TRY IT:
An exact repetition of all the entries that follow is required.

[DATA PROVIDED — start]

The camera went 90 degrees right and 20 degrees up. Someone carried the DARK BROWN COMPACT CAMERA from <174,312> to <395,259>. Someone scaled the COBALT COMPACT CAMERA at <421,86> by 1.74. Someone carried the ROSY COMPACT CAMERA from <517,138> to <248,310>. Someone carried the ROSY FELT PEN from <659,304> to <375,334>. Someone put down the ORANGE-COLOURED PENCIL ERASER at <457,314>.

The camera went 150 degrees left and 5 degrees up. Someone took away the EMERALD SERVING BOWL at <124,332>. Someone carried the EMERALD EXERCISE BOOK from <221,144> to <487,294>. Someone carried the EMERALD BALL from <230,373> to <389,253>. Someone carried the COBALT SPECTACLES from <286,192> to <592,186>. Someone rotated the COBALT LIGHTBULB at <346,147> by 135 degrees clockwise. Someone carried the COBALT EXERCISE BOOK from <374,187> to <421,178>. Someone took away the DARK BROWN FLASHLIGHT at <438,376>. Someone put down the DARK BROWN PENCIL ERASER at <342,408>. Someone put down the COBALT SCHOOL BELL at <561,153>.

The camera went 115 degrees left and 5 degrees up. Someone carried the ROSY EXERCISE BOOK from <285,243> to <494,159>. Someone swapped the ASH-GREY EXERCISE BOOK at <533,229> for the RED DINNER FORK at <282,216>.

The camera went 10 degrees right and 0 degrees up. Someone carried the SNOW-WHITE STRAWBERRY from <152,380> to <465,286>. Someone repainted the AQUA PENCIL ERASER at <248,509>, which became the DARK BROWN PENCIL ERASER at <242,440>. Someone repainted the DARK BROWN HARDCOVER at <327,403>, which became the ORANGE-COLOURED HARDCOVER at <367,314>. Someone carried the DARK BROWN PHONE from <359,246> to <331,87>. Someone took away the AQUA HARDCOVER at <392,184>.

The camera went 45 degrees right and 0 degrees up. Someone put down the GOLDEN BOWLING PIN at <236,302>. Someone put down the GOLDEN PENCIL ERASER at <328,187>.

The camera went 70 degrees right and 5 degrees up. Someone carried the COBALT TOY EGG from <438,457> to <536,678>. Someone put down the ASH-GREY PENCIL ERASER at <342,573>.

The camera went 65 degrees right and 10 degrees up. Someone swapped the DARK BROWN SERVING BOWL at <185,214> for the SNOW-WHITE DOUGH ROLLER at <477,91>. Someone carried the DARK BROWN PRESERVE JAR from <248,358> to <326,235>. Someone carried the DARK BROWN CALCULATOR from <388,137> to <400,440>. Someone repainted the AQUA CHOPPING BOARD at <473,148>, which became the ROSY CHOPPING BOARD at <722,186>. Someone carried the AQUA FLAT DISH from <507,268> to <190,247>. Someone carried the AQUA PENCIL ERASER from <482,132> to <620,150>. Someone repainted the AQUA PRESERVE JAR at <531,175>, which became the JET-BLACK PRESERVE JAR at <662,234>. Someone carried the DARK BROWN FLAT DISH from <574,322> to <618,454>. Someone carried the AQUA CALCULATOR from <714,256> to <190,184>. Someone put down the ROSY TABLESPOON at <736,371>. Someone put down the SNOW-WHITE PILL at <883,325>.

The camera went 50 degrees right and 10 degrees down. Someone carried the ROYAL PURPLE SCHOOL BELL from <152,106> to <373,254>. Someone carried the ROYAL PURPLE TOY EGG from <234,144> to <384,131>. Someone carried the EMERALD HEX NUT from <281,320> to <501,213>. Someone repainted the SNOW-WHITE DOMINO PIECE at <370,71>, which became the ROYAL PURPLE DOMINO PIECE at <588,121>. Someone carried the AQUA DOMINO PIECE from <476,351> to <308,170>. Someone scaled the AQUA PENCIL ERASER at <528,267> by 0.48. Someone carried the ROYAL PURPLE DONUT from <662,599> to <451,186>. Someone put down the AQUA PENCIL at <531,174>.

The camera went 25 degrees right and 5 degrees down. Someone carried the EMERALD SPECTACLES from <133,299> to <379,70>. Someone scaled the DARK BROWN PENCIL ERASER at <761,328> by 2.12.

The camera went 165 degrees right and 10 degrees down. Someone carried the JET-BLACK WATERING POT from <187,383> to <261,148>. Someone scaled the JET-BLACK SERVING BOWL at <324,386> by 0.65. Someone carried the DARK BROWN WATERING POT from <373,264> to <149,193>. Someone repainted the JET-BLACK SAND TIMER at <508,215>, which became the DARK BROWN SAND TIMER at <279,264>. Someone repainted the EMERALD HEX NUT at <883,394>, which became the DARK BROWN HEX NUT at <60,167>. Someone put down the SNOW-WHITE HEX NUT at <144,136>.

[DATA PROVIDED — finish]

ANSWER:
The camera went 90 degrees right and 20 degrees up. Someone carried the DARK BROWN COMPACT CAMERA from <174,312> to <395,259>. Someone scaled the COBALT COMPACT CAMERA at <421,86> by 1.74. Someone carried the ROSY COMPACT CAMERA from <517,138> to <248,310>. Someone carried the ROSY FELT PEN from <659,304> to <375,334>. Someone put down the ORANGE-COLOURED PENCIL ERASER at <457,314>.

The camera went 150 degrees left and 5 degrees up. Someone took away the EMERALD SERVING BOWL at <124,332>. Someone carried the EMERALD EXERCISE BOOK from <221,144> to <487,294>. Someone carried the EMERALD BALL from <230,373> to <389,253>. Someone carried the COBALT SPECTACLES from <286,192> to <592,186>. Someone rotated the COBALT LIGHTBULB at <346,147> by 135 degrees clockwise. Someone carried the COBALT EXERCISE BOOK from <374,187> to <421,178>. Someone took away the DARK BROWN FLASHLIGHT at <438,376>. Someone put down the DARK BROWN PENCIL ERASER at <342,408>. Someone put down the COBALT SCHOOL BELL at <561,153>.

The camera went 115 degrees left and 5 degrees up. Someone carried the ROSY EXERCISE BOOK from <285,243> to <494,159>. Someone swapped the ASH-GREY EXERCISE BOOK at <533,229> for the RED DINNER FORK at <282,216>.

The camera went 10 degrees right and 0 degrees up. Someone carried the SNOW-WHITE STRAWBERRY from <152,380> to <465,286>. Someone repainted the AQUA PENCIL ERASER at <248,509>, which became the DARK BROWN PENCIL ERASER at <242,440>. Someone repainted the DARK BROWN HARDCOVER at <327,403>, which became the ORANGE-COLOURED HARDCOVER at <367,314>. Someone carried the DARK BROWN PHONE from <359,246> to <331,87>. Someone took away the AQUA HARDCOVER at <392,184>.

The camera went 45 degrees right and 0 degrees up. Someone put down the GOLDEN BOWLING PIN at <236,302>. Someone put down the GOLDEN PENCIL ERASER at <328,187>.

The camera went 70 degrees right and 5 degrees up. Someone carried the COBALT TOY EGG from <438,457> to <536,678>. Someone put down the ASH-GREY PENCIL ERASER at <342,573>.

The camera went 65 degrees right and 10 degrees up. Someone swapped the DARK BROWN SERVING BOWL at <185,214> for the SNOW-WHITE DOUGH ROLLER at <477,91>. Someone carried the DARK BROWN PRESERVE JAR from <248,358> to <326,235>. Someone carried the DARK BROWN CALCULATOR from <388,137> to <400,440>. Someone repainted the AQUA CHOPPING BOARD at <473,148>, which became the ROSY CHOPPING BOARD at <722,186>. Someone carried the AQUA FLAT DISH from <507,268> to <190,247>. Someone carried the AQUA PENCIL ERASER from <482,132> to <620,150>. Someone repainted the AQUA PRESERVE JAR at <531,175>, which became the JET-BLACK PRESERVE JAR at <662,234>. Someone carried the DARK BROWN FLAT DISH from <574,322> to <618,454>. Someone carried the AQUA CALCULATOR from <714,256> to <190,184>. Someone put down the ROSY TABLESPOON at <736,371>. Someone put down the SNOW-WHITE PILL at <883,325>.

The camera went 50 degrees right and 10 degrees down. Someone carried the ROYAL PURPLE SCHOOL BELL from <152,106> to <373,254>. Someone carried the ROYAL PURPLE TOY EGG from <234,144> to <384,131>. Someone carried the EMERALD HEX NUT from <281,320> to <501,213>. Someone repainted the SNOW-WHITE DOMINO PIECE at <370,71>, which became the ROYAL PURPLE DOMINO PIECE at <588,121>. Someone carried the AQUA DOMINO PIECE from <476,351> to <308,170>. Someone scaled the AQUA PENCIL ERASER at <528,267> by 0.48. Someone carried the ROYAL PURPLE DONUT from <662,599> to <451,186>. Someone put down the AQUA PENCIL at <531,174>.

The camera went 25 degrees right and 5 degrees down. Someone carried the EMERALD SPECTACLES from <133,299> to <379,70>. Someone scaled the DARK BROWN PENCIL ERASER at <761,328> by 2.12.

The camera went 165 degrees right and 10 degrees down. Someone carried the JET-BLACK WATERING POT from <187,383> to <261,148>. Someone scaled the JET-BLACK SERVING BOWL at <324,386> by 0.65. Someone carried the DARK BROWN WATERING POT from <373,264> to <149,193>. Someone repainted the JET-BLACK SAND TIMER at <508,215>, which became the DARK BROWN SAND TIMER at <279,264>. Someone repainted the EMERALD HEX NUT at <883,394>, which became the DARK BROWN HEX NUT at <60,167>. Someone put down the SNOW-WHITE HEX NUT at <144,136>.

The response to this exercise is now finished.